▶ **About this task**: All records below are to be set down precisely as written, excluding pictures.

▶ **Excerpted data**:
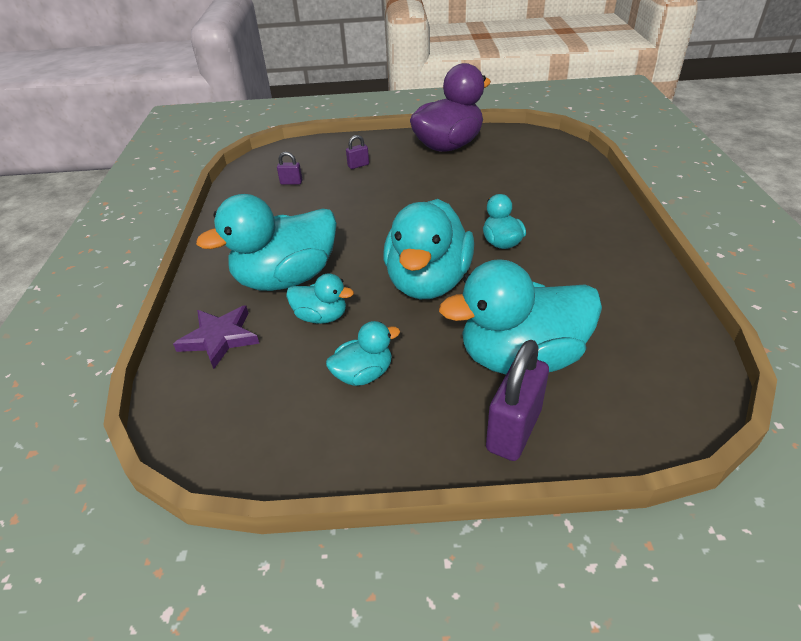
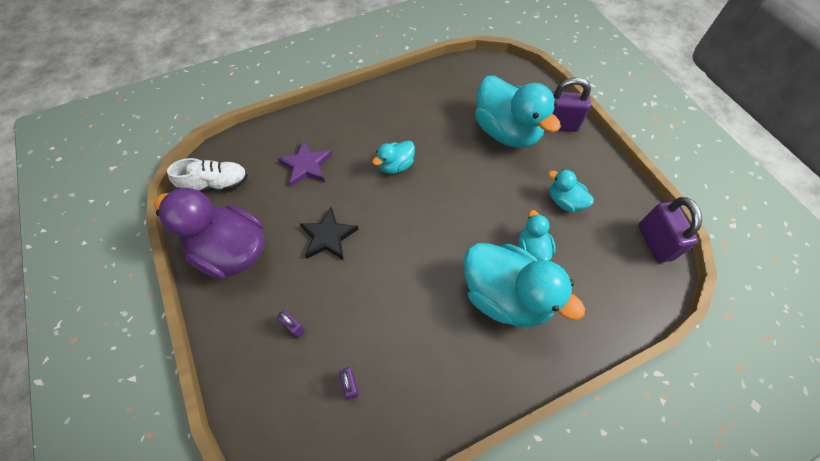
camera: 115 degrees left, 20 degrees up
(219, 338) = (590, 306): purple star -> purple star (306, 165)
(233, 449) = (655, 242): none -> purple padlock
(428, 282) = (462, 196): turquoise duck -> none
(432, 189) = (328, 236): none -> black star
(526, 143) = (216, 184): none -> white shoe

▶ **Response to the task**:
camera: 115 degrees left, 20 degrees up
(219, 338) = (590, 306): purple star -> purple star (306, 165)
(233, 449) = (655, 242): none -> purple padlock
(428, 282) = (462, 196): turquoise duck -> none
(432, 189) = (328, 236): none -> black star
(526, 143) = (216, 184): none -> white shoe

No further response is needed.